## Problem description
Throughout the entries below, report every line where "padlock" is found.

## Given data

>>>

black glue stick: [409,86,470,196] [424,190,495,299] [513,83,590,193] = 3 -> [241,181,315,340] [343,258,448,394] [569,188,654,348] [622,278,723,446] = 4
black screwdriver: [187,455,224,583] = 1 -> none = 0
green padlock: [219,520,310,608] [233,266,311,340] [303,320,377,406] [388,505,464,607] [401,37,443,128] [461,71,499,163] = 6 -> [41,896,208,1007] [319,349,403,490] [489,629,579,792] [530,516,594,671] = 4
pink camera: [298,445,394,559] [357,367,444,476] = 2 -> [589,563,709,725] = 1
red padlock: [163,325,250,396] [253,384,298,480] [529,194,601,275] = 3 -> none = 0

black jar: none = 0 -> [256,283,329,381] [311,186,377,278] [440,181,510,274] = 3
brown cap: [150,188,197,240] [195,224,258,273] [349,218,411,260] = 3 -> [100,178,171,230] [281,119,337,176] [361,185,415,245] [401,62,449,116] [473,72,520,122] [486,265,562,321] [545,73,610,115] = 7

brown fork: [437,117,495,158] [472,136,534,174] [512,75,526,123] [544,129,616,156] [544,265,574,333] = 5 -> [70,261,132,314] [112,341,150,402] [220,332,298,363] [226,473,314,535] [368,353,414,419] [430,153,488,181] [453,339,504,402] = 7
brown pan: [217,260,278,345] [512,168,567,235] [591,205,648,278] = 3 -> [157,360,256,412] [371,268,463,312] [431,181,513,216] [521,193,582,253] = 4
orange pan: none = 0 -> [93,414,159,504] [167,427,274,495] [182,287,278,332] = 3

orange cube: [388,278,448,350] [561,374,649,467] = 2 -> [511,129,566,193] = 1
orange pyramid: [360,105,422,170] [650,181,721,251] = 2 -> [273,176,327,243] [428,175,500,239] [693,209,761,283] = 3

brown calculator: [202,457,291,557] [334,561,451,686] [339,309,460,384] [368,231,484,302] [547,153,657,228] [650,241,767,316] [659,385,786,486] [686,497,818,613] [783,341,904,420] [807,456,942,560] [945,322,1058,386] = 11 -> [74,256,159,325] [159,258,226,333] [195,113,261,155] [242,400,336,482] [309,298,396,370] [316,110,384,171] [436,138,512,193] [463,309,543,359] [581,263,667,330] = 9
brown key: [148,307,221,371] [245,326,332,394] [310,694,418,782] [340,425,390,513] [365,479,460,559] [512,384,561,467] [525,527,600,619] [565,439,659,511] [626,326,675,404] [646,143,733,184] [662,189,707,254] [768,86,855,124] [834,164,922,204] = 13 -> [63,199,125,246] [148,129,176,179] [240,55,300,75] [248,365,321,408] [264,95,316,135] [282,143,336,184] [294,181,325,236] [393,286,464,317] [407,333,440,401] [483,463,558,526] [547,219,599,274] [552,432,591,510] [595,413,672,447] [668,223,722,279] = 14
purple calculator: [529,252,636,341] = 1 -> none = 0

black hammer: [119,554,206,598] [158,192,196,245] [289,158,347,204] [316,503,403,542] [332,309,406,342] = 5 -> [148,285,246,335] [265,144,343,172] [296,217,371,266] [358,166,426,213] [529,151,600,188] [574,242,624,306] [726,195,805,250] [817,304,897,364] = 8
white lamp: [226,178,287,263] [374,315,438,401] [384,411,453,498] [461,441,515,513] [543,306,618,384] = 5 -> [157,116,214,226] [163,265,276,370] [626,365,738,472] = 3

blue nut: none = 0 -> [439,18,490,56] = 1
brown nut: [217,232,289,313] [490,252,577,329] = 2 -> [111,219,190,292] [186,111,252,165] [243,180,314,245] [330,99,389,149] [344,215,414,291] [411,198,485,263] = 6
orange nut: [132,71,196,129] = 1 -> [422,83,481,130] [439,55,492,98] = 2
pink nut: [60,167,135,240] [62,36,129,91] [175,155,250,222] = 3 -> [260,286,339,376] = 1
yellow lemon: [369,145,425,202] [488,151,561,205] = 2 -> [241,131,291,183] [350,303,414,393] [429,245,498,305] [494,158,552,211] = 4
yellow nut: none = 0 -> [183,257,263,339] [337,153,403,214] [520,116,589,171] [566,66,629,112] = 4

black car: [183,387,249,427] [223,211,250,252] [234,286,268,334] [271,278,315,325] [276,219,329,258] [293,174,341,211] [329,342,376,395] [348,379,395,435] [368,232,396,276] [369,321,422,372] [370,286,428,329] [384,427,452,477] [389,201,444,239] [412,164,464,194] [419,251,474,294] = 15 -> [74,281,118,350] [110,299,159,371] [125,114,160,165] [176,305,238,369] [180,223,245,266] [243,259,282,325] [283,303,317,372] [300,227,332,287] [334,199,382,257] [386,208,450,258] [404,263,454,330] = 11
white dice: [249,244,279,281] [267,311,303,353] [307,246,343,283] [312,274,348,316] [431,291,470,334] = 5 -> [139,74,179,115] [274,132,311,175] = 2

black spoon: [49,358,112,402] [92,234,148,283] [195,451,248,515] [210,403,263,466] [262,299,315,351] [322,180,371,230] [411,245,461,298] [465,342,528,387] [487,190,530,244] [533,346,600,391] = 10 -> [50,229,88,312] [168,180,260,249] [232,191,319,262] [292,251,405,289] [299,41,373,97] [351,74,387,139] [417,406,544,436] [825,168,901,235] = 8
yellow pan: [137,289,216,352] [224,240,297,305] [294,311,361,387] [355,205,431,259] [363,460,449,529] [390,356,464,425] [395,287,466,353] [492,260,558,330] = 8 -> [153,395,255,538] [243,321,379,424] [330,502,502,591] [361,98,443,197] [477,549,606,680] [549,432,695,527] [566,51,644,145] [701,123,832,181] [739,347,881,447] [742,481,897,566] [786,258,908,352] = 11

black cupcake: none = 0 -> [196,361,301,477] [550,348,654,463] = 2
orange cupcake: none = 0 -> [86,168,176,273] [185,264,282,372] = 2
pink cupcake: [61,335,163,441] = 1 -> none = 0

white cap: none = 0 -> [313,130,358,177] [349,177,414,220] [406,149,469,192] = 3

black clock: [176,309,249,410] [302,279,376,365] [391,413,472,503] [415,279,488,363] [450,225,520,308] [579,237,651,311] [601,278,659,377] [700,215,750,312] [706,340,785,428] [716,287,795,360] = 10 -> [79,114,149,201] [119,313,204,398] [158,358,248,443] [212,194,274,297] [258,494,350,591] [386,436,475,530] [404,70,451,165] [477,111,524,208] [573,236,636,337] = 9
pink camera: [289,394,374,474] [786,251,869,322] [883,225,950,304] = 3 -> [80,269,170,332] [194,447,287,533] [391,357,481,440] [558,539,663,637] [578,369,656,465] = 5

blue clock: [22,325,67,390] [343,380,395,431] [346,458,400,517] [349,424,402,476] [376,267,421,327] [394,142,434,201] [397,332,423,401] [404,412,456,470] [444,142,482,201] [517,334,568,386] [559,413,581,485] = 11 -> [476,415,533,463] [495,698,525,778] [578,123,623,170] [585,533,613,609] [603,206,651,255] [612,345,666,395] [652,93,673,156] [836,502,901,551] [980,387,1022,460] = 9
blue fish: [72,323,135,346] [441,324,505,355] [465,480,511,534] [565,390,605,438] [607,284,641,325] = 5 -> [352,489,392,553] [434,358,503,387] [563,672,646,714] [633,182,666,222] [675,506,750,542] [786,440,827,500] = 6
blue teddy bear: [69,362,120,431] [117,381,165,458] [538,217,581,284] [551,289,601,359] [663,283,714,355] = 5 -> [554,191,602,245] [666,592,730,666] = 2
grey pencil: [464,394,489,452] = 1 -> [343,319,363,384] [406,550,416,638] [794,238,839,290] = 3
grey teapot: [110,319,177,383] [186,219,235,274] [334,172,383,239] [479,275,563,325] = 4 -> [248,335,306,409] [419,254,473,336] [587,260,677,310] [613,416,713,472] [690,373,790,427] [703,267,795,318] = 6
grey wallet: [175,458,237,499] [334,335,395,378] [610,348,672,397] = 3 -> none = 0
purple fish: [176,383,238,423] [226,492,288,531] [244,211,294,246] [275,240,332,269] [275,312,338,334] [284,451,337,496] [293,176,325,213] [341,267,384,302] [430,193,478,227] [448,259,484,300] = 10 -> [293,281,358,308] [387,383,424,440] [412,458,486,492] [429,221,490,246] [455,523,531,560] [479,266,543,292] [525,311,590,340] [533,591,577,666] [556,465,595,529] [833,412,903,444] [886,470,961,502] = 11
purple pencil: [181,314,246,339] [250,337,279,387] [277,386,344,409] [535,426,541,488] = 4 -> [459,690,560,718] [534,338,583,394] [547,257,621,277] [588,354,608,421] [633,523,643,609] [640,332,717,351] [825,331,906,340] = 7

<<<

## Your response
green padlock: [219,520,310,608] [233,266,311,340] [303,320,377,406] [388,505,464,607] [401,37,443,128] [461,71,499,163] = 6 -> [41,896,208,1007] [319,349,403,490] [489,629,579,792] [530,516,594,671] = 4
red padlock: [163,325,250,396] [253,384,298,480] [529,194,601,275] = 3 -> none = 0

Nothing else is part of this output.